WHAT YOU NEED TO DO: All lines from the one including "turquoise lakogukux 762, 448, 62, 63" to the bottom of the entries below should be repeated exactly, both ends kept.

<<<<

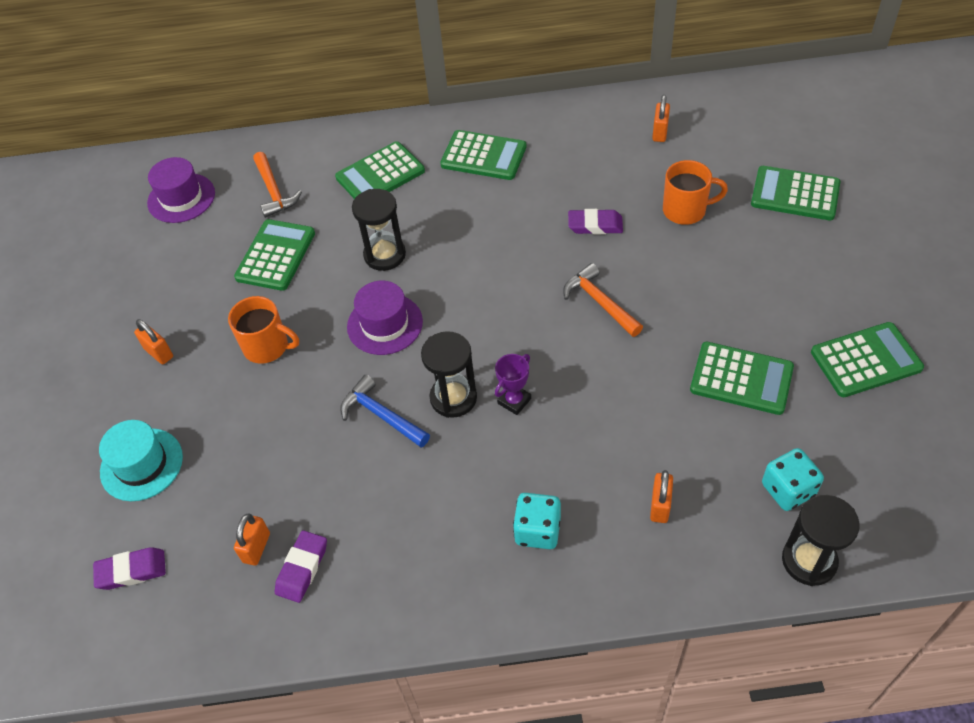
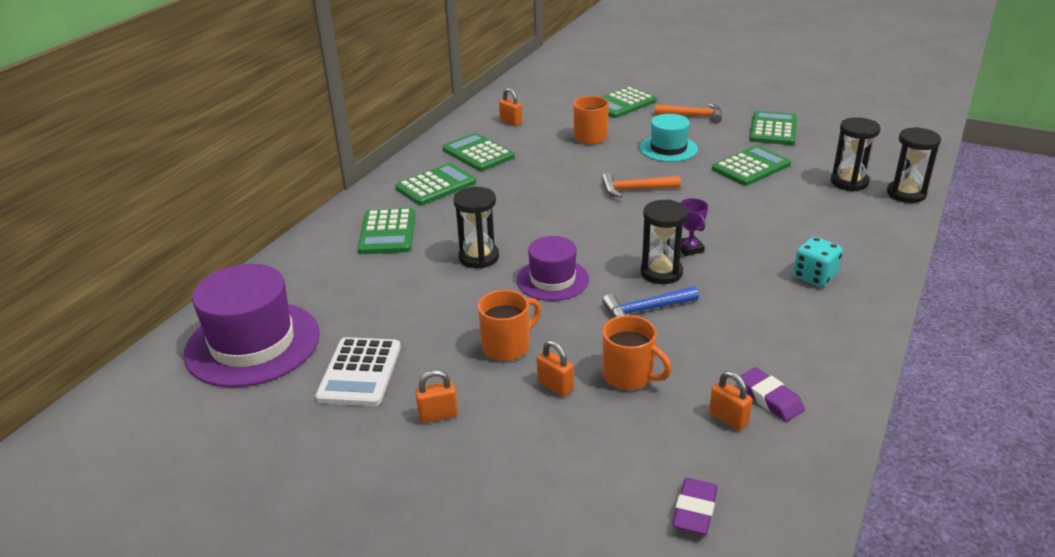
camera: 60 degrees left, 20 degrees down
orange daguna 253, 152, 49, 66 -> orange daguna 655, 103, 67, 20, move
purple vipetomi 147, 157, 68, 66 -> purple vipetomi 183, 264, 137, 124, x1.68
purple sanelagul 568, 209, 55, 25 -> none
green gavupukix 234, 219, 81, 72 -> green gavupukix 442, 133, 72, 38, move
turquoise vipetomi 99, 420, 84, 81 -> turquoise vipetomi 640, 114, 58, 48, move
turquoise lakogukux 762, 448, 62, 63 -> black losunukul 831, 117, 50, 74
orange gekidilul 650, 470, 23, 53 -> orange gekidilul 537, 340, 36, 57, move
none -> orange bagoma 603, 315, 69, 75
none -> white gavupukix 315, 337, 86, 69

>>>>

RESULT FOR THIS EXERCISE:
turquoise lakogukux 762, 448, 62, 63 -> black losunukul 831, 117, 50, 74
orange gekidilul 650, 470, 23, 53 -> orange gekidilul 537, 340, 36, 57, move
none -> orange bagoma 603, 315, 69, 75
none -> white gavupukix 315, 337, 86, 69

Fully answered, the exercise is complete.